EXTRACTED INFORMATION:
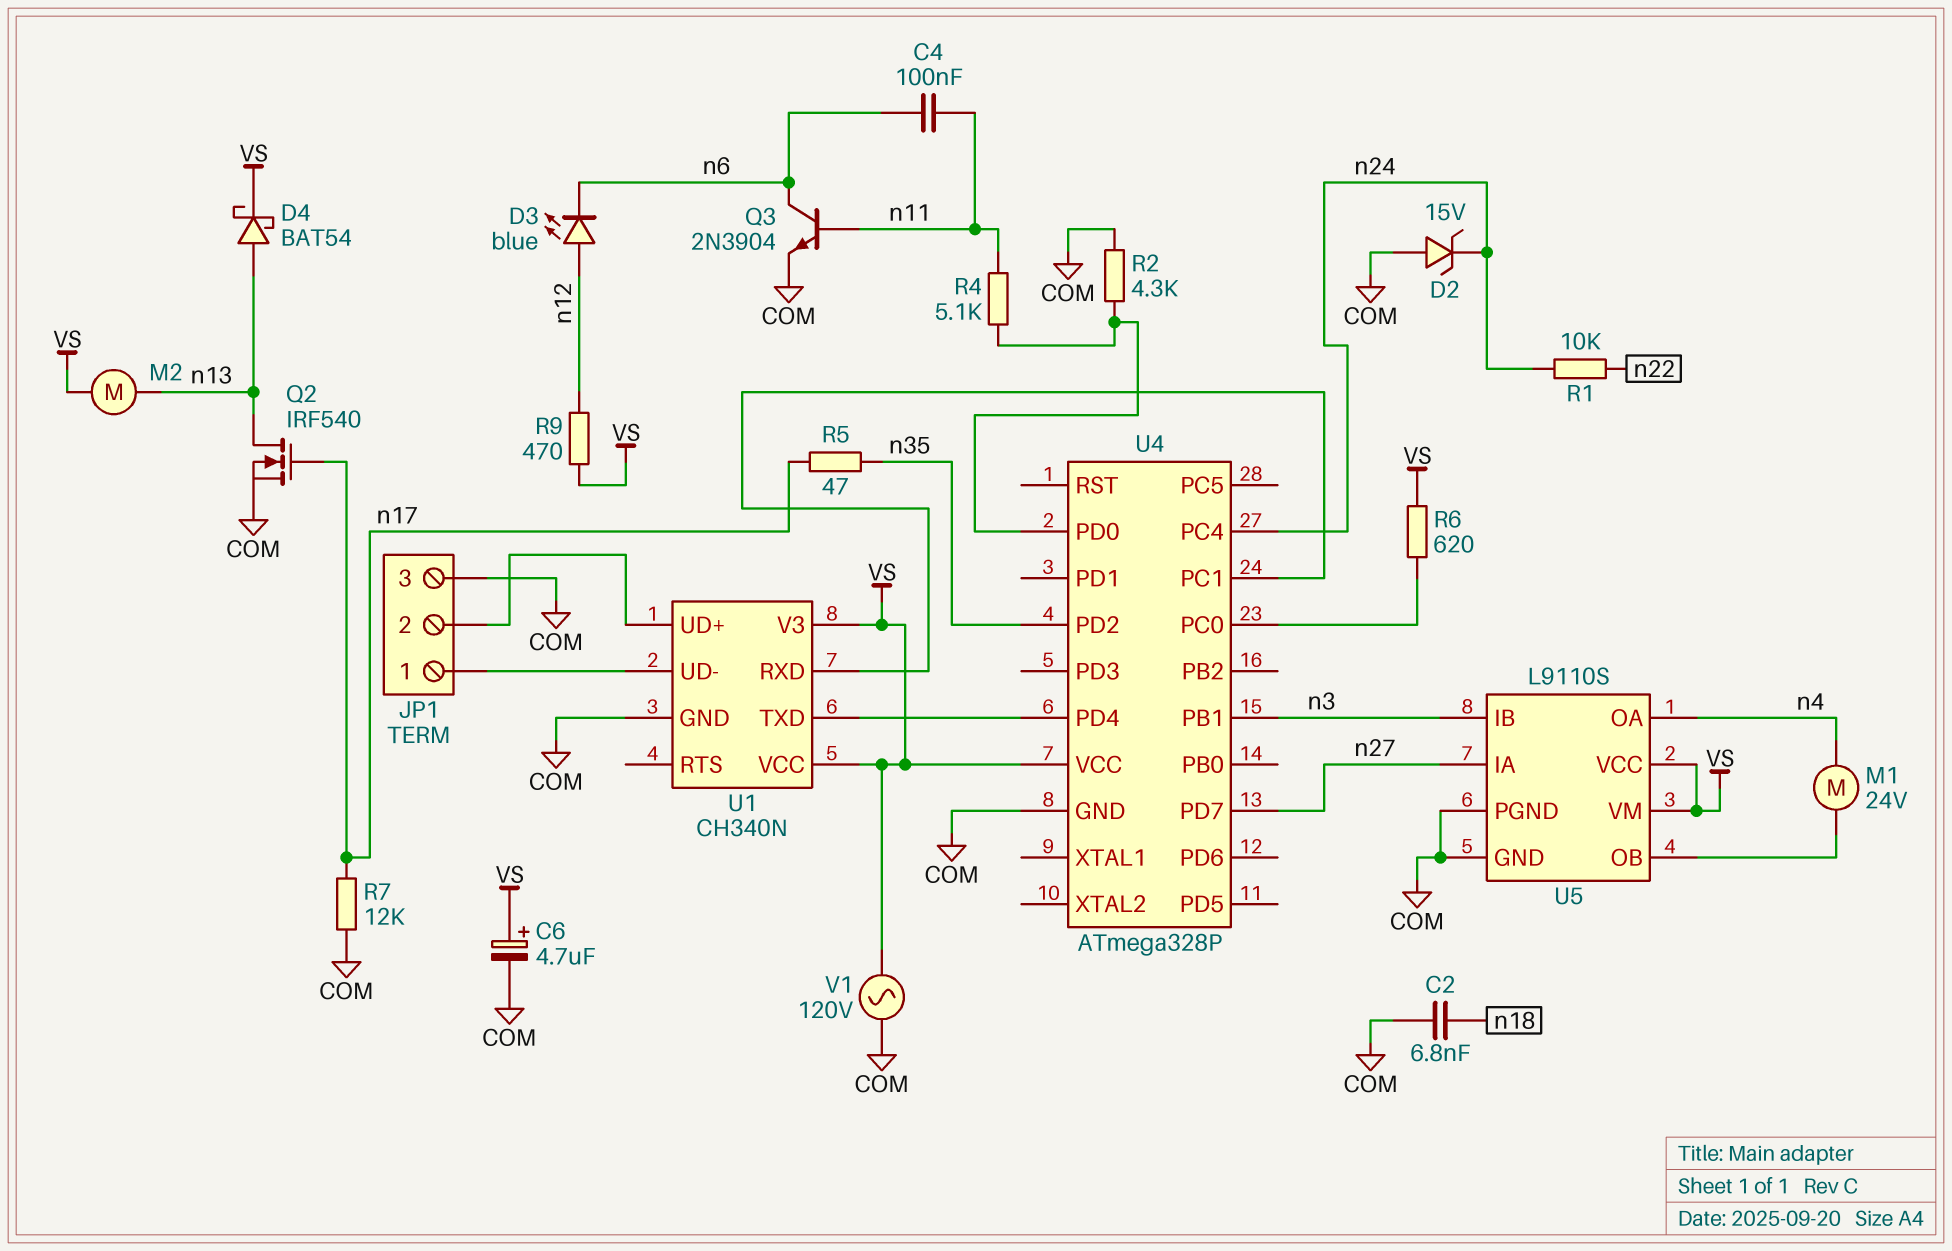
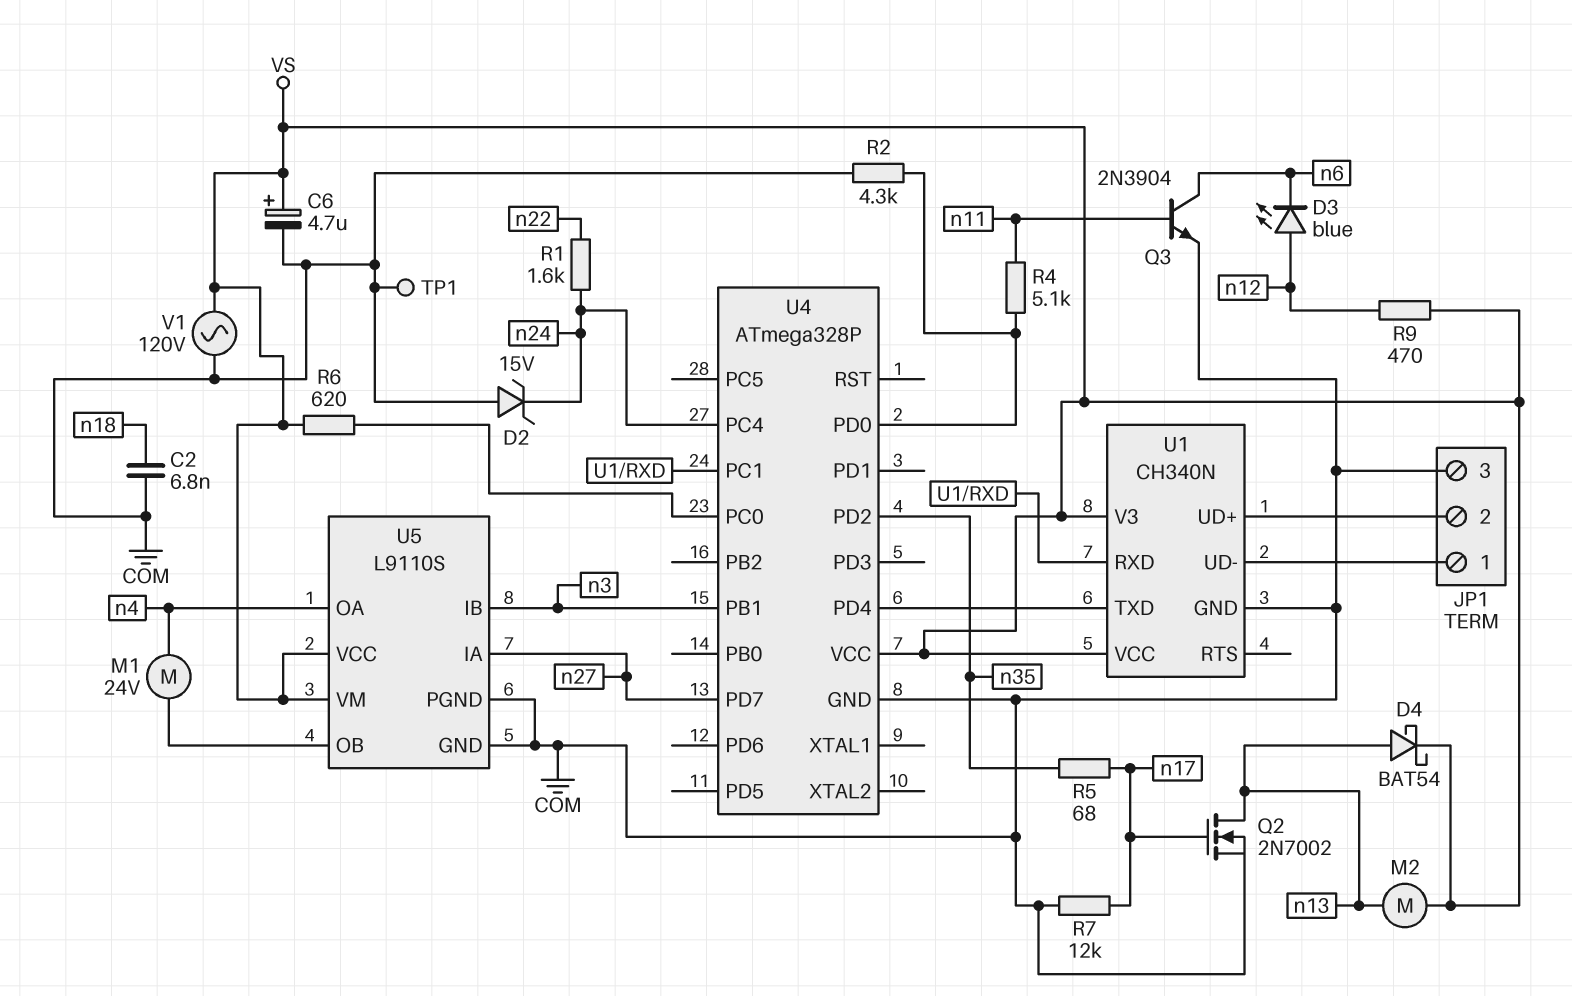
C4: 100nF (n6, n11) -> none
Q2: NMOS IRF540 (G n17, D n13, S COM) -> NMOS 2N7002 (G n17, D n13, S COM)
R1: 10k (n22, n24) -> 1.6k (n22, n24)
R5: 47 (n17, n35) -> 68 (n17, n35)
TP1: none -> test point (COM)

PROBLEM TO SOLVE:
Go through the entries above and output them exactly, without pictures.

RESULT FOR THIS EXERCISE:
C4: 100nF (n6, n11) -> none
Q2: NMOS IRF540 (G n17, D n13, S COM) -> NMOS 2N7002 (G n17, D n13, S COM)
R1: 10k (n22, n24) -> 1.6k (n22, n24)
R5: 47 (n17, n35) -> 68 (n17, n35)
TP1: none -> test point (COM)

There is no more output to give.